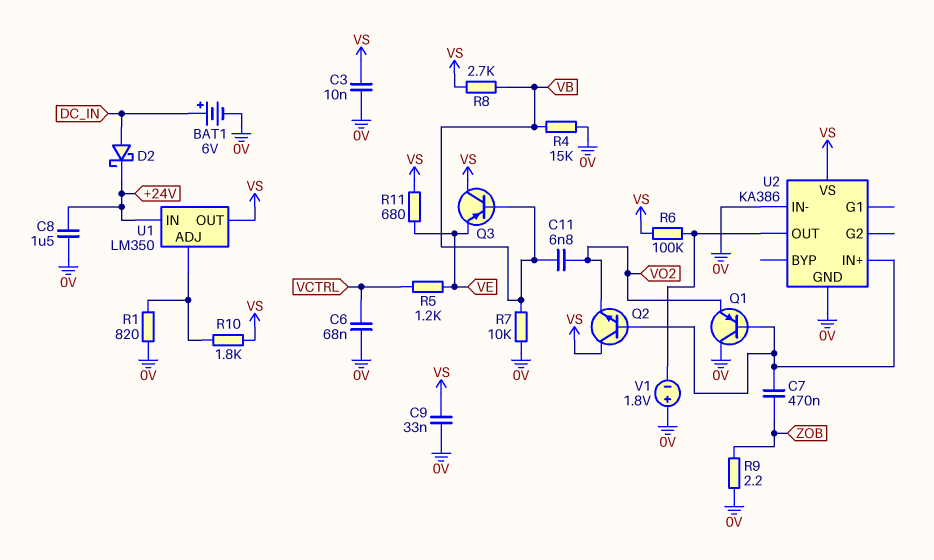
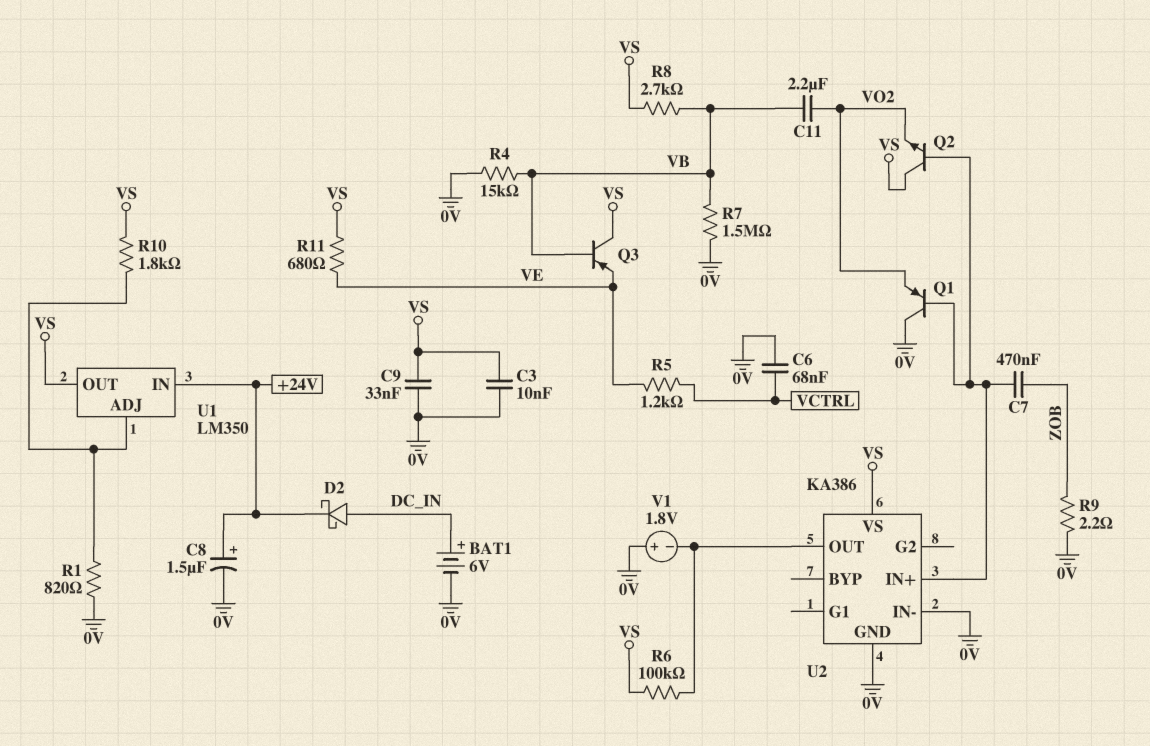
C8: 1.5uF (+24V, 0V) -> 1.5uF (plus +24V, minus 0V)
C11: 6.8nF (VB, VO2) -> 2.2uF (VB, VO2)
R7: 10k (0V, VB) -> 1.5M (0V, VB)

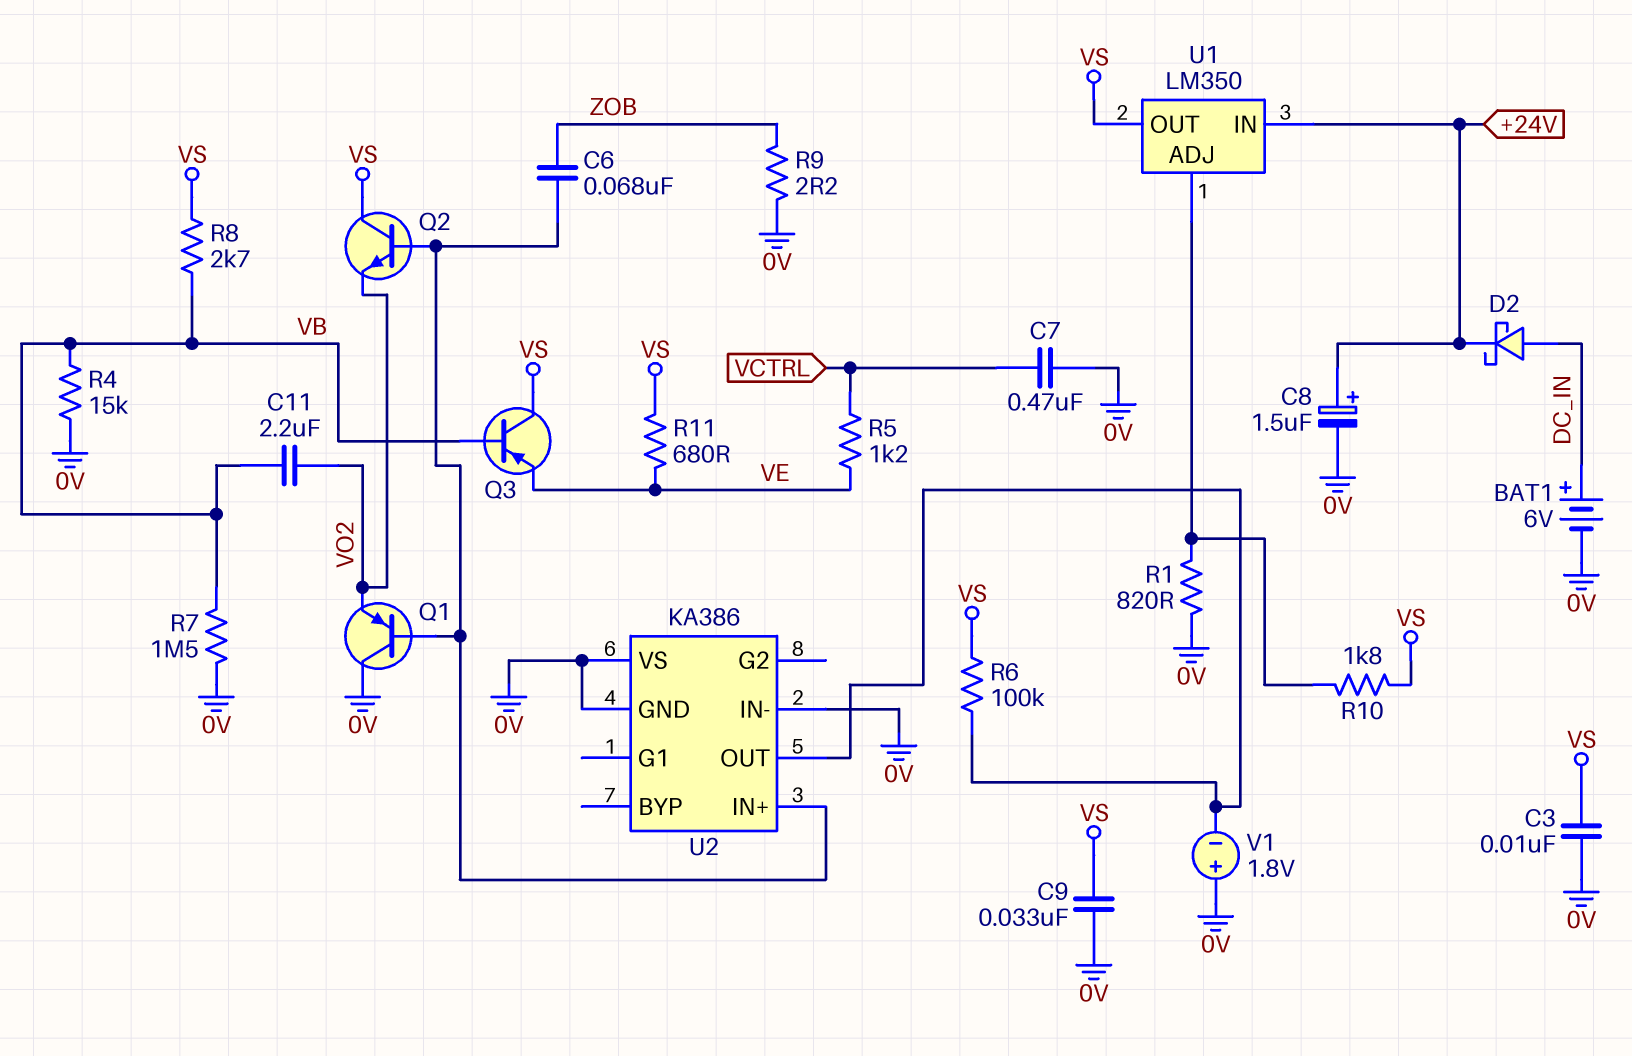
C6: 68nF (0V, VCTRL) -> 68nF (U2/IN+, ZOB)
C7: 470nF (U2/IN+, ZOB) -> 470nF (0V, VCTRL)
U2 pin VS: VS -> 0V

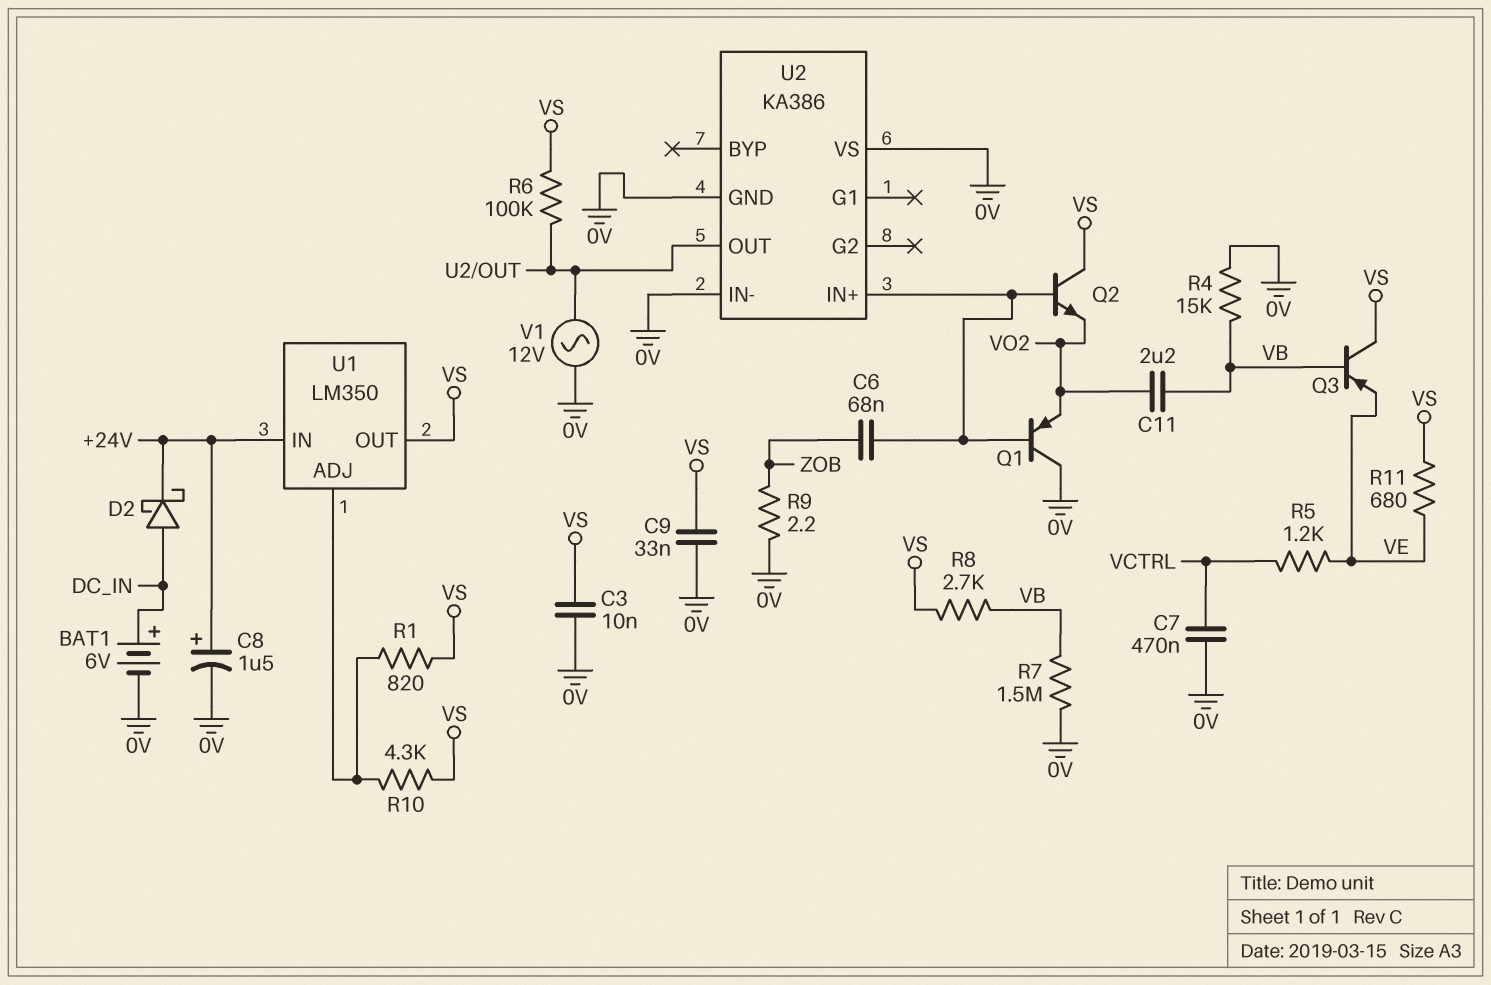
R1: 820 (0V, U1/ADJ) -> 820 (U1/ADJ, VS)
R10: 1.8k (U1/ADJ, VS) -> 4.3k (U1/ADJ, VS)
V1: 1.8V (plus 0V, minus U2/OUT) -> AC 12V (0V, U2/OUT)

.....

■ What you are asked to do ■
All that is needed here is the run of lines from the one containing "C7: 470nF (U2/IN+, ZOB) -> 470nF (0V, VCTRL)" through the end of the material above, reproduced exactly and without pictures.

■ Reply ■
C7: 470nF (U2/IN+, ZOB) -> 470nF (0V, VCTRL)
U2 pin VS: VS -> 0V

R1: 820 (0V, U1/ADJ) -> 820 (U1/ADJ, VS)
R10: 1.8k (U1/ADJ, VS) -> 4.3k (U1/ADJ, VS)
V1: 1.8V (plus 0V, minus U2/OUT) -> AC 12V (0V, U2/OUT)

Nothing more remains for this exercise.